»»

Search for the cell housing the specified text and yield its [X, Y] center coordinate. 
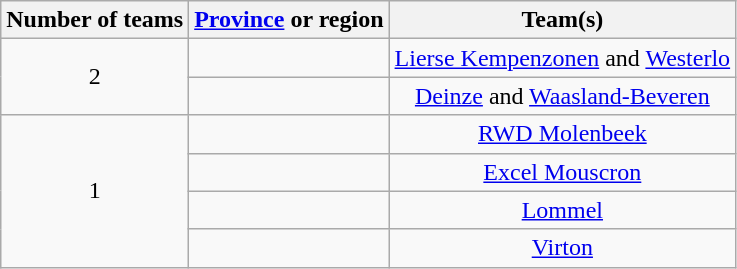
2 [95, 77]
RWD Molenbeek [562, 134]
Virton [562, 248]
Excel Mouscron [562, 172]
1 [95, 191]
Lierse Kempenzonen and Westerlo [562, 58]
Number of teams [95, 20]
Lommel [562, 210]
Deinze and Waasland-Beveren [562, 96]
Province or region [289, 20]
Team(s) [562, 20]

««

**Given problem:**
List each line of the data above that contains the string "specified".

**Task response:**
Search for the cell housing the specified text and yield its [X, Y] center coordinate. 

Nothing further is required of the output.